▶ _What this task involves_:
Please print all of the material below, word for word.

▶ _Data rows_:

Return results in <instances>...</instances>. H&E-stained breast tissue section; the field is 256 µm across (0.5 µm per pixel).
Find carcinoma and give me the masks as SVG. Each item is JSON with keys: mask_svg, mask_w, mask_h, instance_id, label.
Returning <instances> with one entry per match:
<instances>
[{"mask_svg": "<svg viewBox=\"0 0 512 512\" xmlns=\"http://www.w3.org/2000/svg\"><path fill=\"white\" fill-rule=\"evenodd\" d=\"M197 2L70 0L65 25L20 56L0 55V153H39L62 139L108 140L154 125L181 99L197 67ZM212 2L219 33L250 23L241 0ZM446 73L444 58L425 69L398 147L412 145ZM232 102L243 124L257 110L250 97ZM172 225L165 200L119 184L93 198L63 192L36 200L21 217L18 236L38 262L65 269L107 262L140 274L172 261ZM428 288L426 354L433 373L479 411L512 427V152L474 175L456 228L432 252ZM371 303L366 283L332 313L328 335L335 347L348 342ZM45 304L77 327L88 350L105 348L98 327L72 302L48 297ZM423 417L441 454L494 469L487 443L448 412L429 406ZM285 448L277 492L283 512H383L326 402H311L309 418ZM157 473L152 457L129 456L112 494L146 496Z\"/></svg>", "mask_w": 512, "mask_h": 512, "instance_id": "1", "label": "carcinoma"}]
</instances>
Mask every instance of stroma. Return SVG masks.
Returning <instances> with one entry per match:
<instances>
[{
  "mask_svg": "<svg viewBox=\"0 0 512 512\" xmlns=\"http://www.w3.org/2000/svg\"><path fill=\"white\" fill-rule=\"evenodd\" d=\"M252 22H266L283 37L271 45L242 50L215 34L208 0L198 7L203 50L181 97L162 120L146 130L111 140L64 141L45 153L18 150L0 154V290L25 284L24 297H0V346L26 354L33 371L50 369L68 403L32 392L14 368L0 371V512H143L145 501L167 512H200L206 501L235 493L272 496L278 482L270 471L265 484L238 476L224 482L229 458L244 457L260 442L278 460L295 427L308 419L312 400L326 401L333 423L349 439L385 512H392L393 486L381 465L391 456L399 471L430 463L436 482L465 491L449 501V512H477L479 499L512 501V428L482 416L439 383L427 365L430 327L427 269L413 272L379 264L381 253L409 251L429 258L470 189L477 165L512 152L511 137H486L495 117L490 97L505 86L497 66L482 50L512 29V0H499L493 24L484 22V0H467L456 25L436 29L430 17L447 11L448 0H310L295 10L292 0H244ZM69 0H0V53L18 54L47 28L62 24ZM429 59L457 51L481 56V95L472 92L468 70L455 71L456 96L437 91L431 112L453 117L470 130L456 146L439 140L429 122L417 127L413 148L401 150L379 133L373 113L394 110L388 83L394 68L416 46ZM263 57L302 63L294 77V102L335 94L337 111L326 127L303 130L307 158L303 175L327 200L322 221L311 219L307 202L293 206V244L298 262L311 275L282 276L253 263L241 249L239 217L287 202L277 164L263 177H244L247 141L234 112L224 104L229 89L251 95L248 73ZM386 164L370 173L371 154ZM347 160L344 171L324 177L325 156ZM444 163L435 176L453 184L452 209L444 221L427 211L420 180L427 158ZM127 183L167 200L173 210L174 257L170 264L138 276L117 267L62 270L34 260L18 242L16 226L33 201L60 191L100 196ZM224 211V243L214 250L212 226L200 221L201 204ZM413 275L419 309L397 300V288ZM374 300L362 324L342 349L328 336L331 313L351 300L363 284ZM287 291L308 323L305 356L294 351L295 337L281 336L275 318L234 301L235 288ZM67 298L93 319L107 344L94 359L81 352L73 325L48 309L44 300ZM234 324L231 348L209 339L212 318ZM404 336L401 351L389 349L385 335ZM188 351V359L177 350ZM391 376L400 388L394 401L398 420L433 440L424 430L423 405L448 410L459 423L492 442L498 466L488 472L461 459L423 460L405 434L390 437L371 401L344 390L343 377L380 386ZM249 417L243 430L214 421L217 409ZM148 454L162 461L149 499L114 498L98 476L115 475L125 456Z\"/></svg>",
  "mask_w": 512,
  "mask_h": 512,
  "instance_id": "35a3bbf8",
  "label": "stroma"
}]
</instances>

▶ _Response to the task_:
Return results in <instances>...</instances>. H&E-stained breast tissue section; the field is 256 µm across (0.5 µm per pixel).
Find carcinoma and give me the masks as SVG. Each item is JSON with keys: mask_svg, mask_w, mask_h, instance_id, label.
Returning <instances> with one entry per match:
<instances>
[{"mask_svg": "<svg viewBox=\"0 0 512 512\" xmlns=\"http://www.w3.org/2000/svg\"><path fill=\"white\" fill-rule=\"evenodd\" d=\"M197 2L70 0L65 25L20 56L0 55V153H39L62 139L108 140L154 125L181 99L197 67ZM212 2L219 33L250 23L241 0ZM446 73L444 58L425 69L398 147L412 145ZM232 102L243 124L257 110L250 97ZM172 225L165 200L119 184L93 198L63 192L36 200L21 217L18 236L38 262L65 269L107 262L140 274L172 261ZM428 288L426 354L433 373L479 411L512 427V152L474 175L456 228L432 252ZM371 303L366 283L332 313L328 335L335 347L348 342ZM45 304L77 327L88 350L105 348L98 327L72 302L48 297ZM423 417L441 454L494 469L487 443L448 412L429 406ZM285 448L277 492L283 512H383L326 402H311L309 418ZM157 473L152 457L129 456L112 494L146 496Z\"/></svg>", "mask_w": 512, "mask_h": 512, "instance_id": "1", "label": "carcinoma"}]
</instances>
Mask every instance of stroma. Return SVG masks.
Returning <instances> with one entry per match:
<instances>
[{
  "mask_svg": "<svg viewBox=\"0 0 512 512\" xmlns=\"http://www.w3.org/2000/svg\"><path fill=\"white\" fill-rule=\"evenodd\" d=\"M252 22H266L283 37L271 45L242 50L215 34L208 0L198 7L203 50L181 97L162 120L146 130L111 140L64 141L45 153L18 150L0 154V290L25 284L24 297H0V346L26 354L33 371L50 369L68 403L32 392L14 368L0 371V512H143L145 501L167 512H200L206 501L235 493L272 496L278 482L270 471L265 484L238 476L224 482L229 458L244 457L260 442L278 460L295 427L308 419L312 400L326 401L333 423L349 439L385 512H392L393 486L381 465L391 456L399 471L430 463L436 482L465 491L449 501V512H477L479 499L512 501V428L482 416L439 383L427 365L430 327L427 269L413 272L379 264L381 253L409 251L429 258L470 189L477 165L512 152L511 137H486L495 117L490 97L505 86L497 66L482 50L512 29V0H499L493 24L484 22V0H467L456 25L436 29L430 17L447 11L448 0H310L295 10L292 0H244ZM69 0H0V53L18 54L47 28L62 24ZM429 59L457 51L481 56V95L472 92L468 70L455 71L456 96L437 91L431 112L453 117L470 130L456 146L439 140L429 122L417 127L413 148L401 150L379 133L373 113L394 110L388 83L394 68L416 46ZM263 57L302 63L294 77V102L335 94L337 111L326 127L303 130L307 158L303 175L327 200L322 221L311 219L307 202L293 206V244L298 262L311 275L282 276L253 263L241 249L239 217L287 202L277 164L263 177H244L247 141L234 112L224 104L229 89L251 95L248 73ZM386 164L370 173L371 154ZM347 160L344 171L324 177L325 156ZM444 163L435 176L453 184L452 209L444 221L427 211L420 180L427 158ZM127 183L167 200L173 210L174 257L170 264L138 276L117 267L62 270L34 260L18 242L16 226L33 201L60 191L100 196ZM224 211V243L214 250L212 226L200 221L201 204ZM413 275L419 309L397 300V288ZM374 300L362 324L342 349L328 336L331 313L351 300L363 284ZM287 291L308 323L305 356L294 351L295 337L281 336L275 318L234 301L235 288ZM67 298L93 319L107 344L94 359L81 352L73 325L48 309L44 300ZM234 324L231 348L209 339L212 318ZM404 336L401 351L389 349L385 335ZM188 351V359L177 350ZM391 376L400 388L394 401L398 420L433 440L424 430L423 405L448 410L459 423L492 442L498 466L488 472L461 459L423 460L405 434L390 437L371 401L344 390L343 377L380 386ZM249 417L243 430L214 421L217 409ZM148 454L162 461L149 499L114 498L98 476L115 475L125 456Z\"/></svg>",
  "mask_w": 512,
  "mask_h": 512,
  "instance_id": "35a3bbf8",
  "label": "stroma"
}]
</instances>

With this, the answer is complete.